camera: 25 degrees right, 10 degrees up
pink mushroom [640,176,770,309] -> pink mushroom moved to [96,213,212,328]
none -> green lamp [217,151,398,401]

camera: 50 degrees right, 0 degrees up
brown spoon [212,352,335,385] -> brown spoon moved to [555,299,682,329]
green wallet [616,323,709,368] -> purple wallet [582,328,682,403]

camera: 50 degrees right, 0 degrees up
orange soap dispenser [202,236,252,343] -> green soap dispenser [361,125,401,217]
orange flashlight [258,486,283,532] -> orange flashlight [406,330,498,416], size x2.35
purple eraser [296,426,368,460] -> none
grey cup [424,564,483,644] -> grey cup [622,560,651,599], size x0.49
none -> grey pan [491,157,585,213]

**Work task**
Retype all the records, matching them exactly.

**Task result**
camera: 25 degrees right, 10 degrees up
pink mushroom [640,176,770,309] -> pink mushroom moved to [96,213,212,328]
none -> green lamp [217,151,398,401]

camera: 50 degrees right, 0 degrees up
brown spoon [212,352,335,385] -> brown spoon moved to [555,299,682,329]
green wallet [616,323,709,368] -> purple wallet [582,328,682,403]

camera: 50 degrees right, 0 degrees up
orange soap dispenser [202,236,252,343] -> green soap dispenser [361,125,401,217]
orange flashlight [258,486,283,532] -> orange flashlight [406,330,498,416], size x2.35
purple eraser [296,426,368,460] -> none
grey cup [424,564,483,644] -> grey cup [622,560,651,599], size x0.49
none -> grey pan [491,157,585,213]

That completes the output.